Stored dataset items
•••

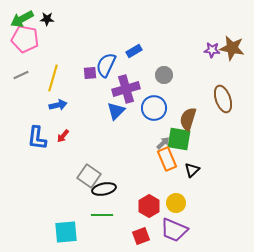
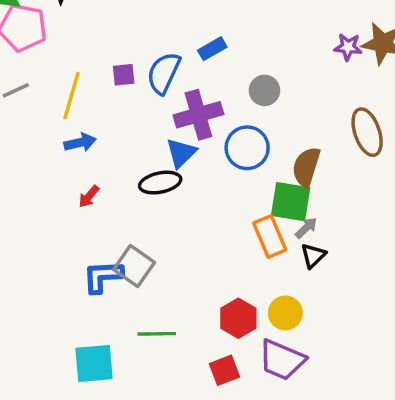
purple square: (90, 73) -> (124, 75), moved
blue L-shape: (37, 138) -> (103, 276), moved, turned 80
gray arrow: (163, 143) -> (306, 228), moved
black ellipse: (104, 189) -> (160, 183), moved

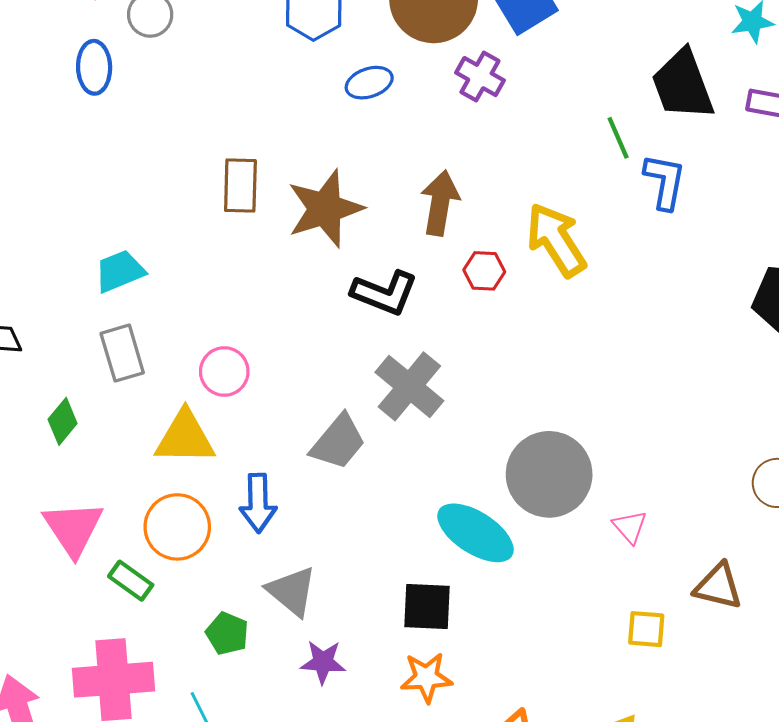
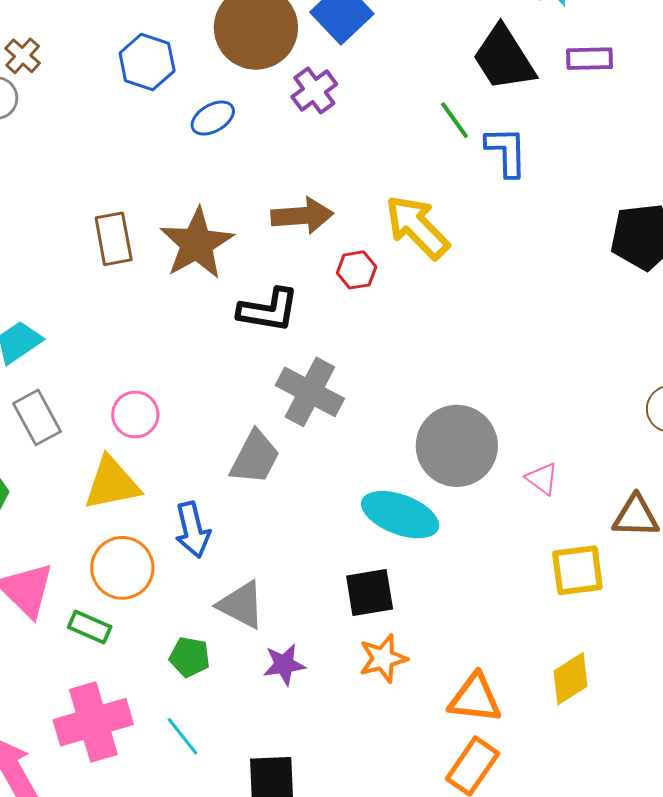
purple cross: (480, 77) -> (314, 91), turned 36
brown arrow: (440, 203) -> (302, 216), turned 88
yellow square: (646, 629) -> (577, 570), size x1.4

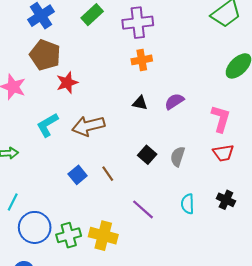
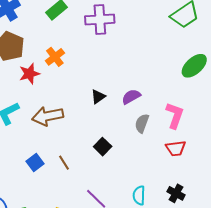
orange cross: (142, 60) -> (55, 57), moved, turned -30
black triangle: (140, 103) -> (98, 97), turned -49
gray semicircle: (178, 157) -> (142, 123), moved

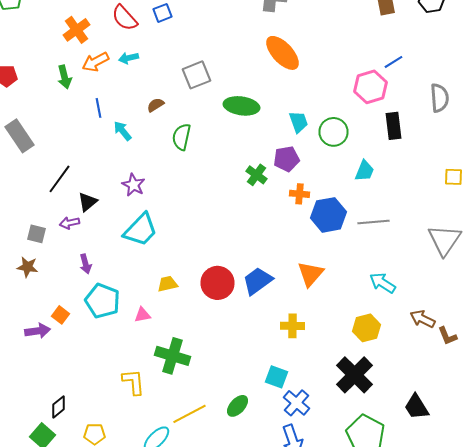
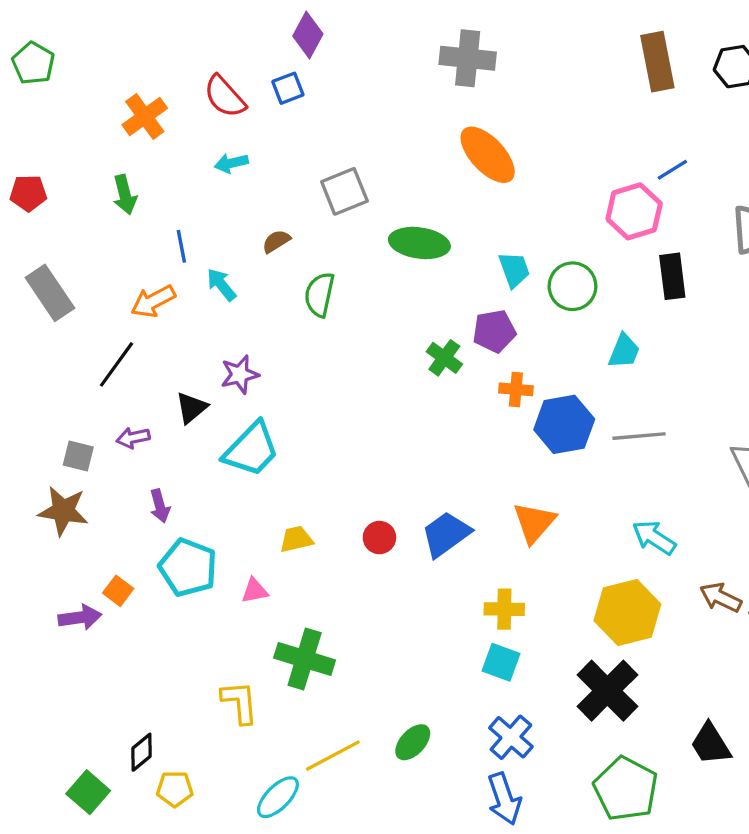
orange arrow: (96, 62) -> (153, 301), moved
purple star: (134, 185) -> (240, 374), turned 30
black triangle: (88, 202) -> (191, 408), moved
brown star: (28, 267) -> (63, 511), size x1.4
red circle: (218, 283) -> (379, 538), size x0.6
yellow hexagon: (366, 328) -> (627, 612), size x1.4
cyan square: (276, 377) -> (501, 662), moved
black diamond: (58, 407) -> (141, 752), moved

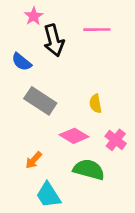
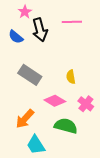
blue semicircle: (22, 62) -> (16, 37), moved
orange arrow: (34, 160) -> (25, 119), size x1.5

•••

* Task description: What lines in the data above contain the word "cross"? Show them all.

* Solution below:
purple cross: (480, 77) -> (314, 91), turned 36
orange cross: (142, 60) -> (55, 57), moved, turned -30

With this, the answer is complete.